**ACTIVITY:**
Take the data below and filter it for lines containing the word "lime"; show each line found.

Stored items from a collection
*** Begin section ***

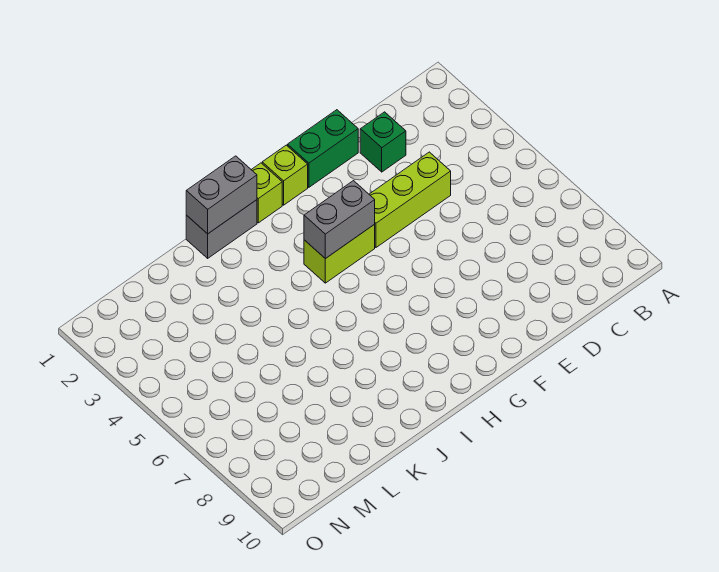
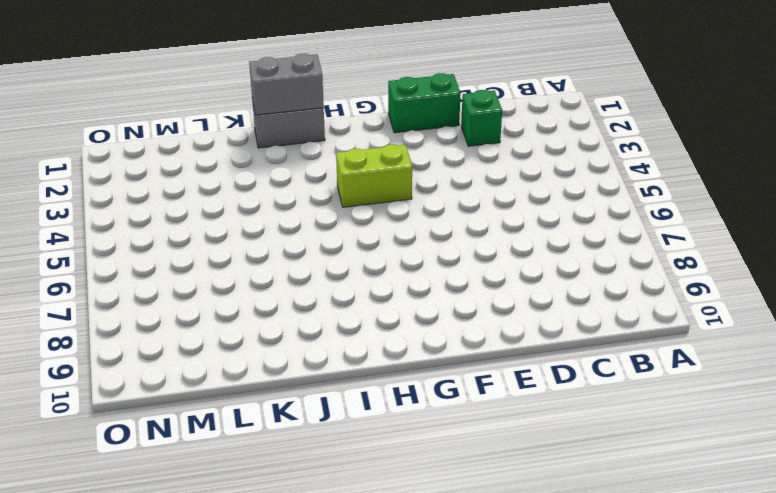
none -> lime brick D4:F4 level 1
none -> lime brick G1 level 1

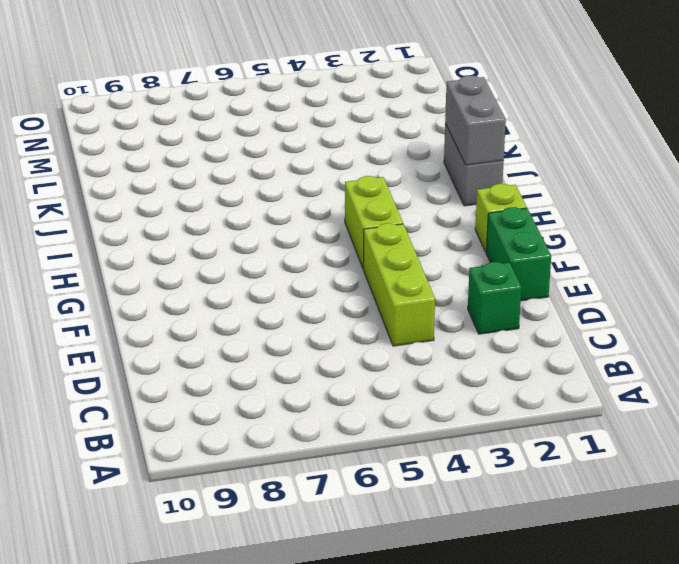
none -> lime brick H1 level 1
none -> grey brick G4:H4 level 2

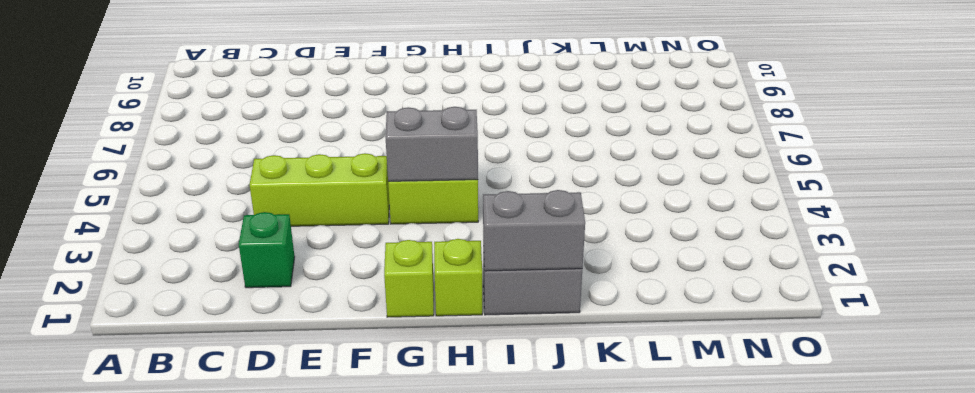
none -> green brick E1:F1 level 1

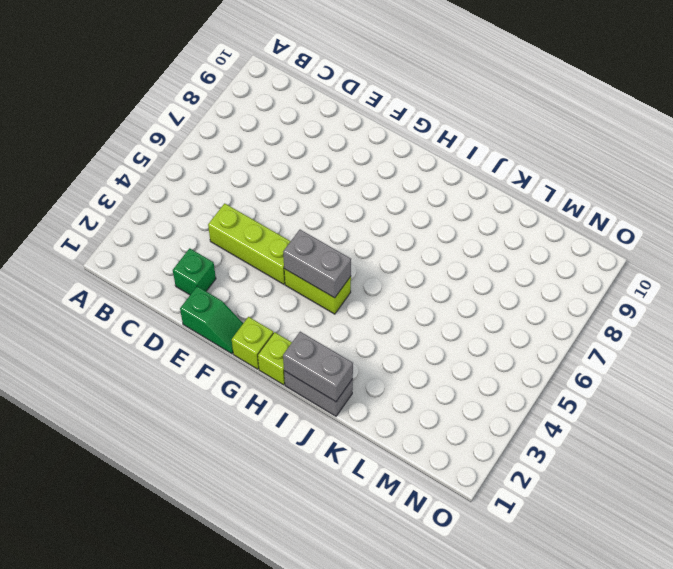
green slope E1:F1 level 1 top E -> green brick E1:F1 level 1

*** End section ***

**COMPLETED TASK:**
none -> lime brick D4:F4 level 1
none -> lime brick G1 level 1
none -> lime brick H1 level 1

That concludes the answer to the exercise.